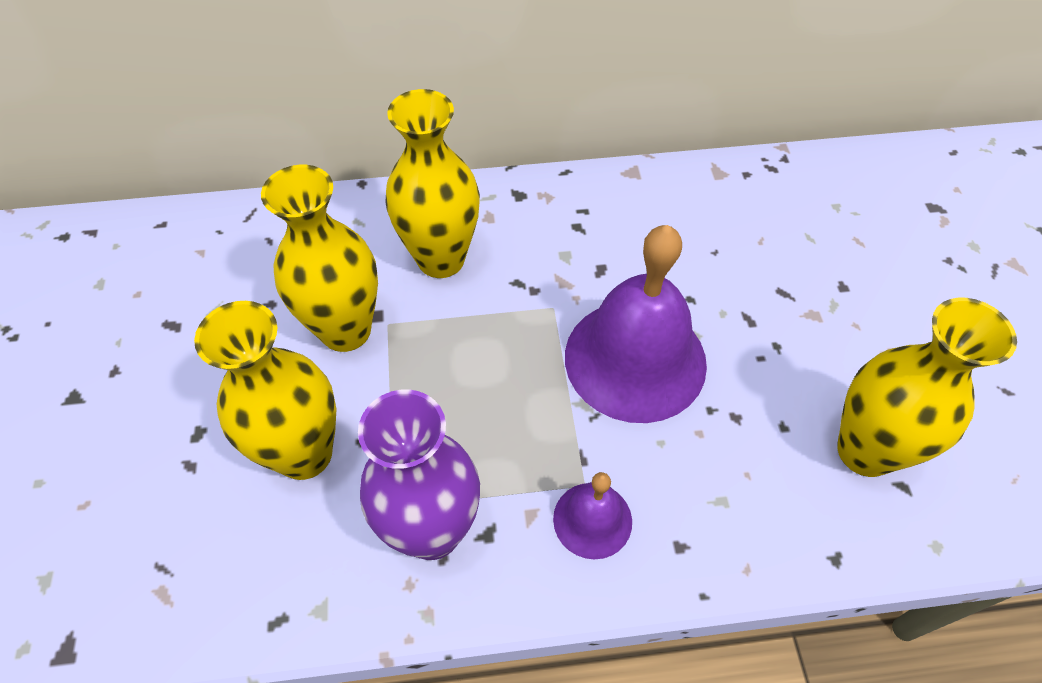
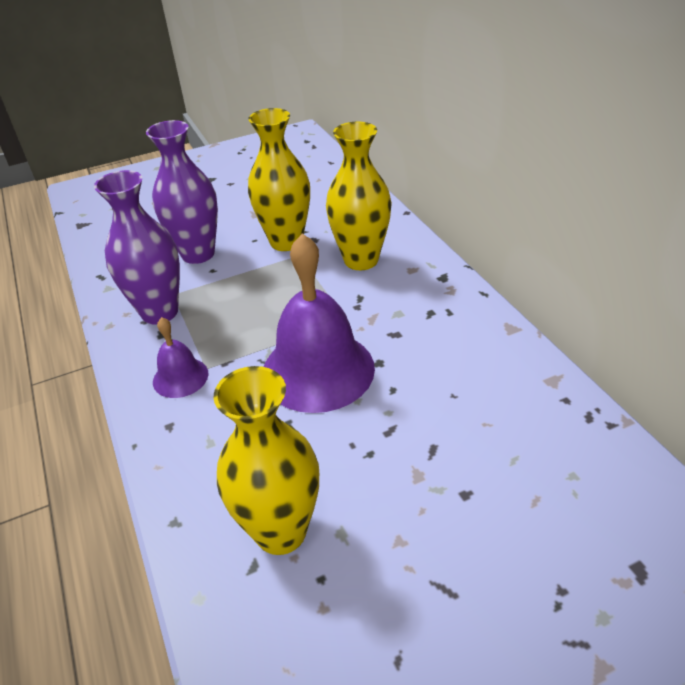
camera: 75 degrees right, 15 degrees down
(304, 454) = (198, 254): yellow vase -> purple vase

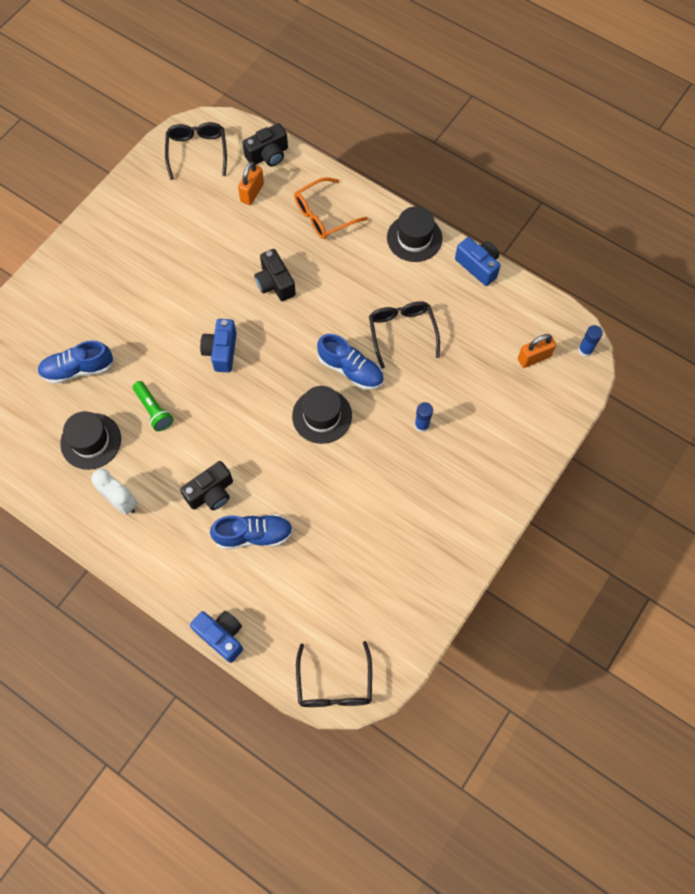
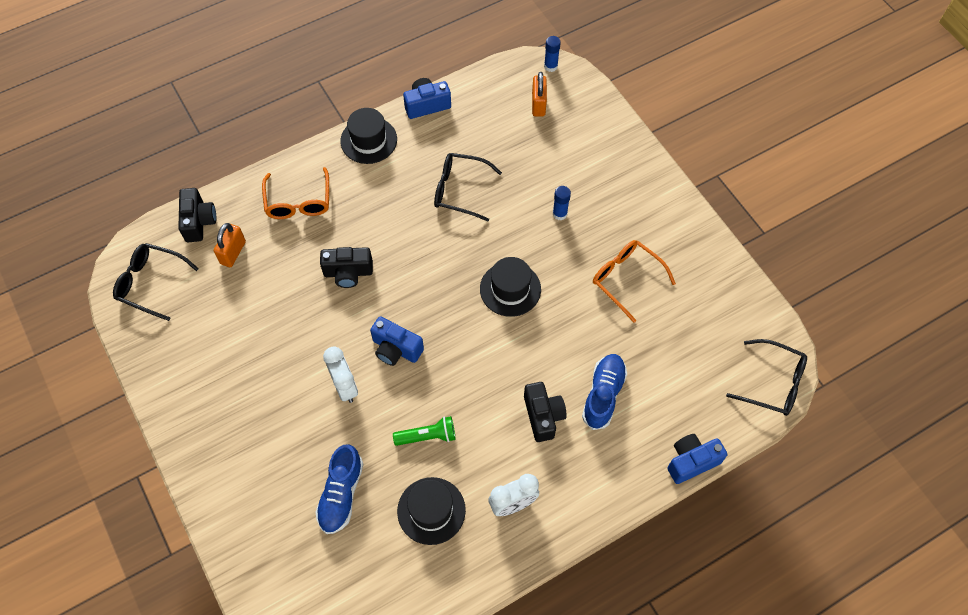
camera: 65 degrees left, 5 degrees down
(170, 329) = (345, 386): none -> white clock
(252, 193) = (233, 252): orange padlock -> orange padlock turned 60 degrees clockwise
(350, 369) = (475, 246): blue shoe -> none
(381, 510) = (626, 279): none -> orange glasses

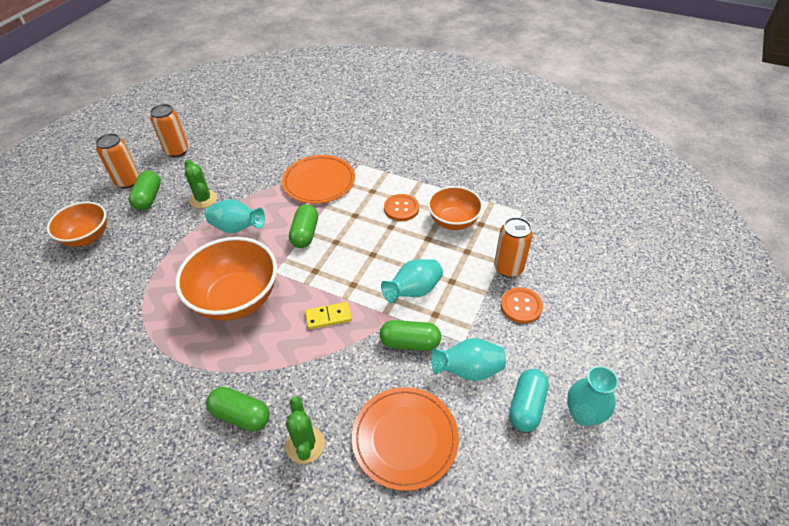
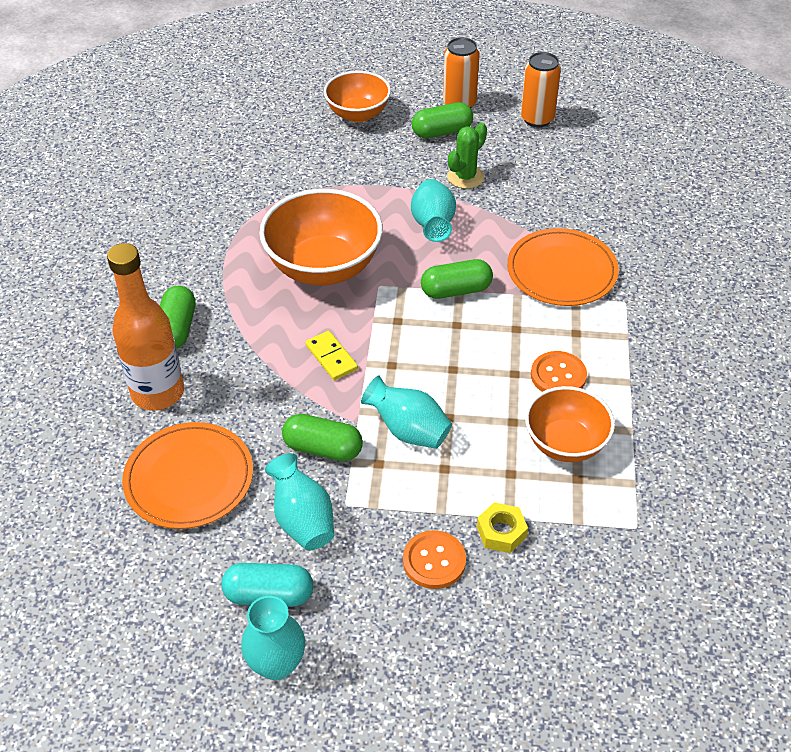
camera: 70 degrees right, 0 degrees up
(305, 445) = (158, 393): green cactus -> orange bottle
(410, 342) = (323, 448): green capsule -> green capsule turned 60 degrees counterclockwise
(508, 268) = (501, 532): orange can -> yellow nut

________________

- _YOUR OBJECTIVE_
Say how many lines of the data hold the word "none", and leave out everything but the number.

- _SOLUTION TO THIS EXERCISE_
3